§ DATA FOR THIS TASK

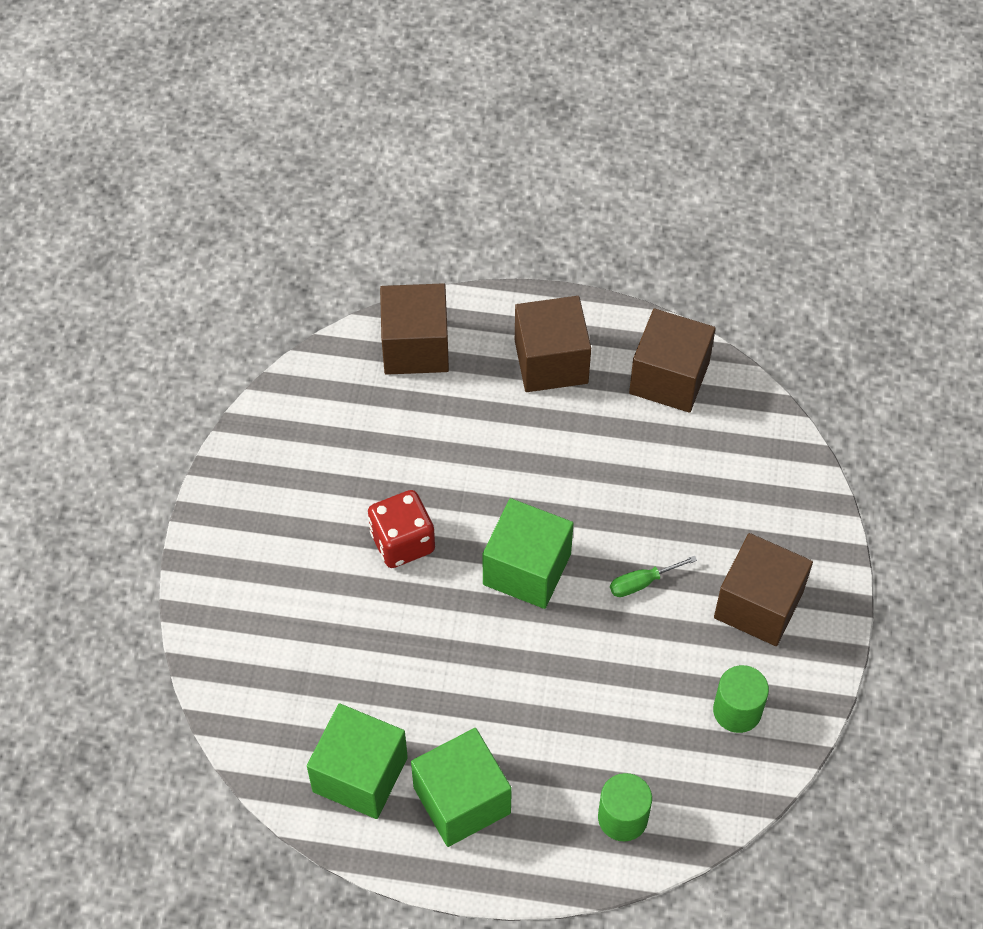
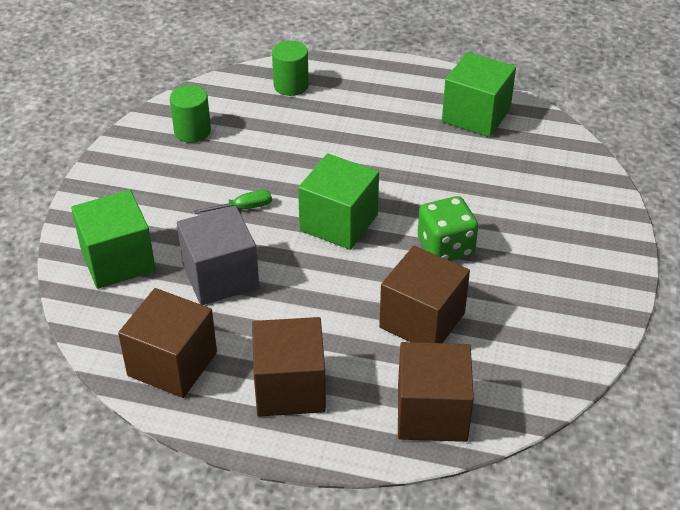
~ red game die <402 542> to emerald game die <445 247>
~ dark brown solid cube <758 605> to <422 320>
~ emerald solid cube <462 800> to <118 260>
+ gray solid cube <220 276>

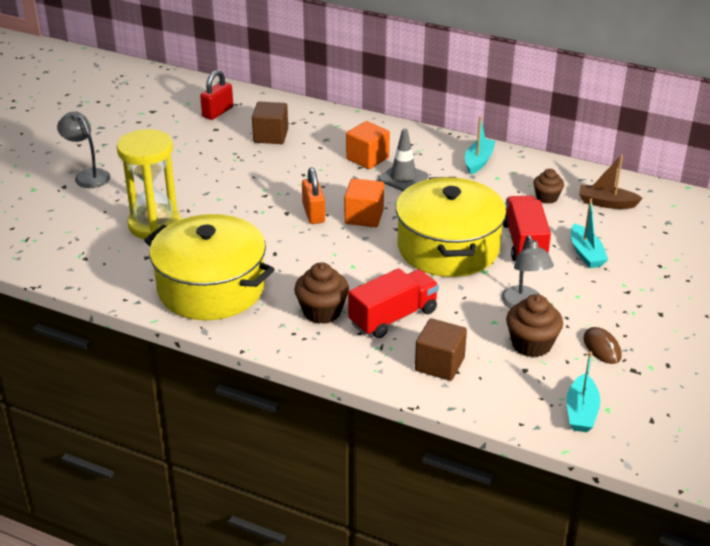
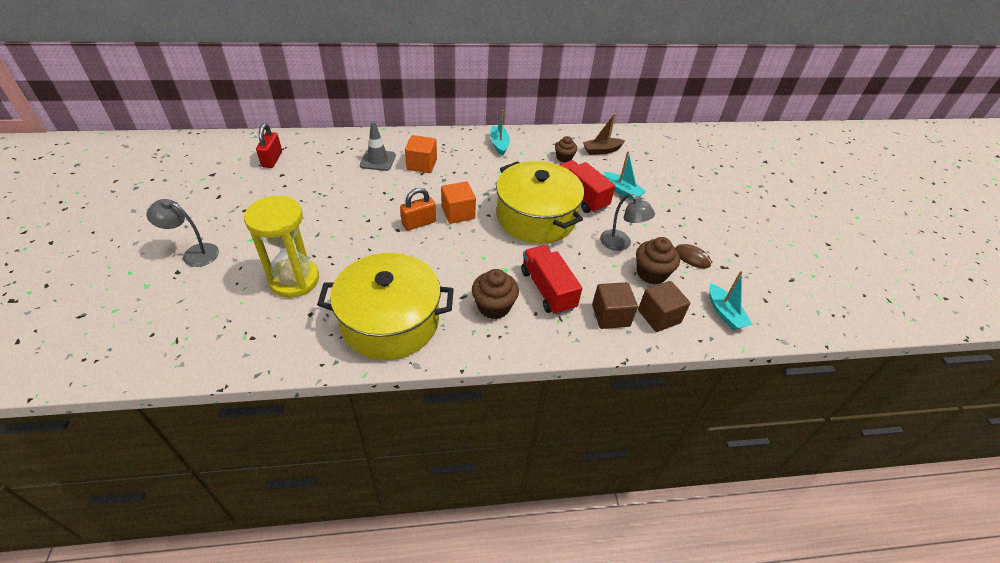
~ dark brown solid cube <270 136> to <659 316>
~ gray traffic cone <403 178> to <378 160>
~ orange padlock <313 213> = <419 223> 75 degrees counterclockwise
~ red truck <393 317> = <547 289> 45 degrees counterclockwise

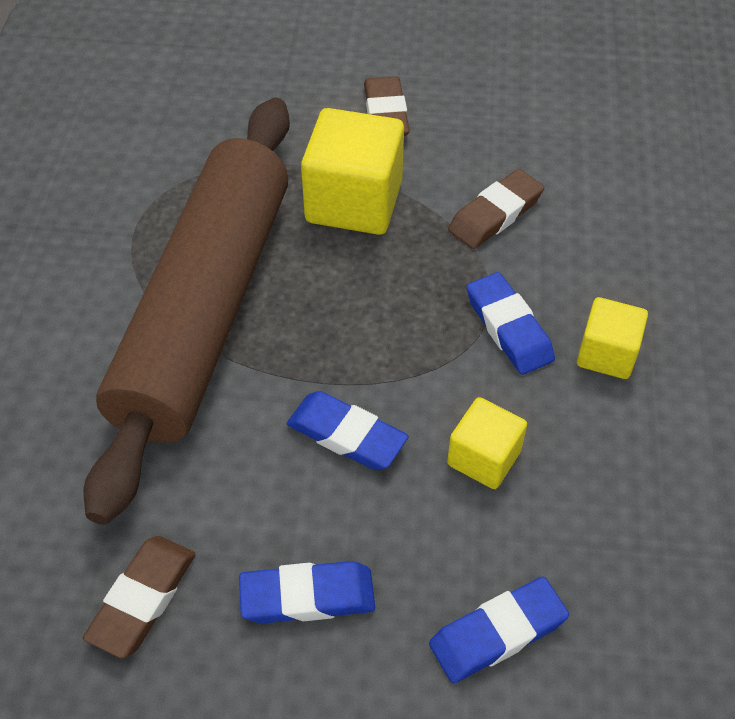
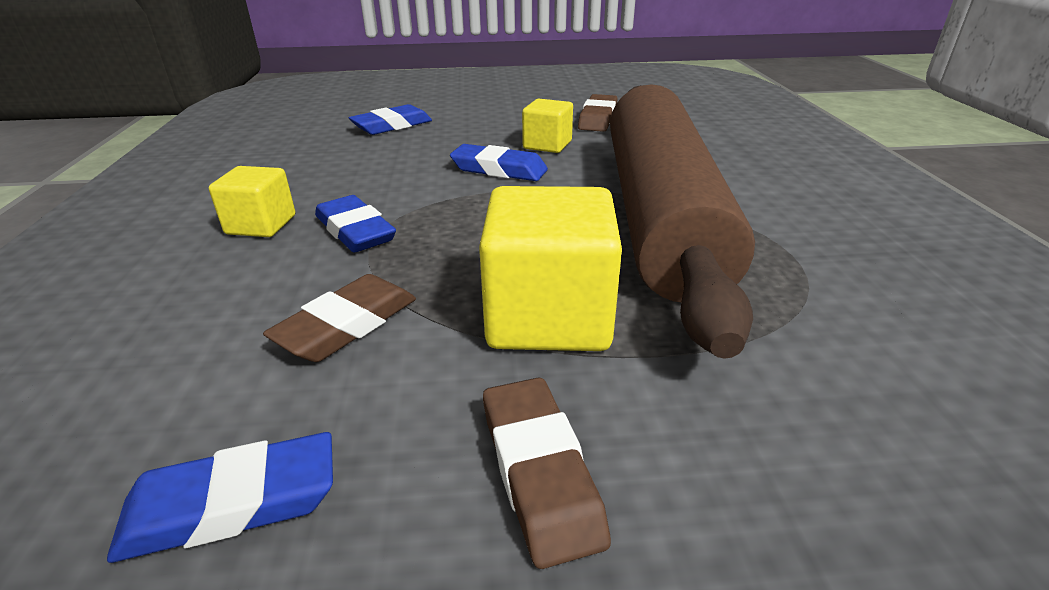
~ yellow solid cube <484 458> to <547 145>
~ cobalt eraser <307 597> to <232 504>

§ EXERCISE DIRECTIONS
Could you return the listing above exactly, minus its pictures?

§ SOLUTION TO THIS EXERCISE
~ red game die <402 542> to emerald game die <445 247>
~ dark brown solid cube <758 605> to <422 320>
~ emerald solid cube <462 800> to <118 260>
+ gray solid cube <220 276>

~ dark brown solid cube <270 136> to <659 316>
~ gray traffic cone <403 178> to <378 160>
~ orange padlock <313 213> = <419 223> 75 degrees counterclockwise
~ red truck <393 317> = <547 289> 45 degrees counterclockwise

~ yellow solid cube <484 458> to <547 145>
~ cobalt eraser <307 597> to <232 504>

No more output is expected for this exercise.